### Supplied entries
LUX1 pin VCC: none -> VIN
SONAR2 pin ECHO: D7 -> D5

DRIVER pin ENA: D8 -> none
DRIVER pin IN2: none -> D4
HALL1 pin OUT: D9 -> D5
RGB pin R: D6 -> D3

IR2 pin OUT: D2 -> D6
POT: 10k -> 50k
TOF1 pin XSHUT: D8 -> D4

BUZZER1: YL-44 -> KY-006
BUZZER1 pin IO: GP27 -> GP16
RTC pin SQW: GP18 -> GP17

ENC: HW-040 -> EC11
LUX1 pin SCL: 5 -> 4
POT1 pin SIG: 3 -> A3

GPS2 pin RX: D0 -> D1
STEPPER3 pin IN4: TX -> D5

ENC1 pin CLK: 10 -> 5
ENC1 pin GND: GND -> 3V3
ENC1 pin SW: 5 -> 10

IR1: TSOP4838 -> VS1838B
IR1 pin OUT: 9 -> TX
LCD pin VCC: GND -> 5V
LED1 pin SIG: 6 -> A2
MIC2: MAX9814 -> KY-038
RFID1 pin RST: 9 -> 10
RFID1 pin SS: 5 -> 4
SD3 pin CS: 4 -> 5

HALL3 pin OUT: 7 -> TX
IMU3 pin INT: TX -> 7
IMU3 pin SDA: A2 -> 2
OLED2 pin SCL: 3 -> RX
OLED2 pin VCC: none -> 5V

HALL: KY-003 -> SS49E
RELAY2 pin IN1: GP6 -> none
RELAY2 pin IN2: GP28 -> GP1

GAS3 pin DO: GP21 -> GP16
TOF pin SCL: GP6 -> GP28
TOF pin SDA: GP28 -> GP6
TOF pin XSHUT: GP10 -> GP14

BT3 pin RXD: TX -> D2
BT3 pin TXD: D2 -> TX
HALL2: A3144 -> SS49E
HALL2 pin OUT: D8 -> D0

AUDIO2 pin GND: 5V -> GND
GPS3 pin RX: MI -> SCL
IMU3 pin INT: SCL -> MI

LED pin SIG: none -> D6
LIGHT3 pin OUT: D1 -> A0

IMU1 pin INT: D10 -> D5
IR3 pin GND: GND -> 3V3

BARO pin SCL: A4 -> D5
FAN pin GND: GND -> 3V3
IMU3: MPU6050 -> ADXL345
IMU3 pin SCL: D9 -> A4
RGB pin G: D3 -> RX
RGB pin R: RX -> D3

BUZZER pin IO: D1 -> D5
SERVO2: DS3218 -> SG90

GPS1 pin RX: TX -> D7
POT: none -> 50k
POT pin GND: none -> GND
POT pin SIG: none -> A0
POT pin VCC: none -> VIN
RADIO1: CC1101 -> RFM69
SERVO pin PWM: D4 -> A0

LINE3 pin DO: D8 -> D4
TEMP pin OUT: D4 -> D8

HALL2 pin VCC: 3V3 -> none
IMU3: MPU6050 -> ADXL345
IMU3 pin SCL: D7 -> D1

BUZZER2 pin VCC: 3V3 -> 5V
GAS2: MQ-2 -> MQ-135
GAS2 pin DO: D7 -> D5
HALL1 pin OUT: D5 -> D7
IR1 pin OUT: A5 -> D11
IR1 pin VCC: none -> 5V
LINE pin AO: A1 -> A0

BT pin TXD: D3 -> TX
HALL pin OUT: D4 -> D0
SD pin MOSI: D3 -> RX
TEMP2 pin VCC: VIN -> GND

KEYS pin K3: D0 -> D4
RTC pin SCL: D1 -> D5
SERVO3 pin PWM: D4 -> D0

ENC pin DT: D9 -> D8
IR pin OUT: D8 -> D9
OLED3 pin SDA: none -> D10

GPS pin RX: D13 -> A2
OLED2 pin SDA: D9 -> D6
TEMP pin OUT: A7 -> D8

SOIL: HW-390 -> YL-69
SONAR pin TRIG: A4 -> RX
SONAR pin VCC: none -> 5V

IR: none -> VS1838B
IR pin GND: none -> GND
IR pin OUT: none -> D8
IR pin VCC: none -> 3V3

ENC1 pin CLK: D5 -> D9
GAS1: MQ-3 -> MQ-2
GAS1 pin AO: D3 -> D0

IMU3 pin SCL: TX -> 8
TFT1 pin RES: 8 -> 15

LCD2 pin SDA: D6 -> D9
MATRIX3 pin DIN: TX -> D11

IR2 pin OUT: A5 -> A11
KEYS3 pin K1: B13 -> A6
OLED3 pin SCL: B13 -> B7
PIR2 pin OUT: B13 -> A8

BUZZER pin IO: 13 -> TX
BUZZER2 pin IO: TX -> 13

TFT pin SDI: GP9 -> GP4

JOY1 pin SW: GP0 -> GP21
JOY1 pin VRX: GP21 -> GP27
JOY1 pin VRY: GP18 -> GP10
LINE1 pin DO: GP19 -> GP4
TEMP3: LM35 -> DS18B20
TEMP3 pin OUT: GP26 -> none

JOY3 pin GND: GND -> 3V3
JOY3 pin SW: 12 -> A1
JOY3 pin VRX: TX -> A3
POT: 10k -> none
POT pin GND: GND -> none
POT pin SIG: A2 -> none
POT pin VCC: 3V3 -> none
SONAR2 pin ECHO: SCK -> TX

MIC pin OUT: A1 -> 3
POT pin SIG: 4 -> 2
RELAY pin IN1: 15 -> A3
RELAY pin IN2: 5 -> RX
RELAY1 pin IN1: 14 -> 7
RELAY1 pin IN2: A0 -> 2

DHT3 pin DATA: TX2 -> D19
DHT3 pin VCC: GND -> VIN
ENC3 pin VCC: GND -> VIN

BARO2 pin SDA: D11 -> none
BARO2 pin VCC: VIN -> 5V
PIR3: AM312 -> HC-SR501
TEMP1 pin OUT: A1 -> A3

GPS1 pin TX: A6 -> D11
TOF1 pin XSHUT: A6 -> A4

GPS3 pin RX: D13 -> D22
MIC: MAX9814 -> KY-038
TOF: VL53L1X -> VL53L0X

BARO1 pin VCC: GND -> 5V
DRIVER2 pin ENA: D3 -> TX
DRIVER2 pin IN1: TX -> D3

### Your goal
Everything from the line with "POT pin GND: GND -> none" to the end of the listing above is to be set down exactly, both ends included.

### Answer
POT pin GND: GND -> none
POT pin SIG: A2 -> none
POT pin VCC: 3V3 -> none
SONAR2 pin ECHO: SCK -> TX

MIC pin OUT: A1 -> 3
POT pin SIG: 4 -> 2
RELAY pin IN1: 15 -> A3
RELAY pin IN2: 5 -> RX
RELAY1 pin IN1: 14 -> 7
RELAY1 pin IN2: A0 -> 2

DHT3 pin DATA: TX2 -> D19
DHT3 pin VCC: GND -> VIN
ENC3 pin VCC: GND -> VIN

BARO2 pin SDA: D11 -> none
BARO2 pin VCC: VIN -> 5V
PIR3: AM312 -> HC-SR501
TEMP1 pin OUT: A1 -> A3

GPS1 pin TX: A6 -> D11
TOF1 pin XSHUT: A6 -> A4

GPS3 pin RX: D13 -> D22
MIC: MAX9814 -> KY-038
TOF: VL53L1X -> VL53L0X

BARO1 pin VCC: GND -> 5V
DRIVER2 pin ENA: D3 -> TX
DRIVER2 pin IN1: TX -> D3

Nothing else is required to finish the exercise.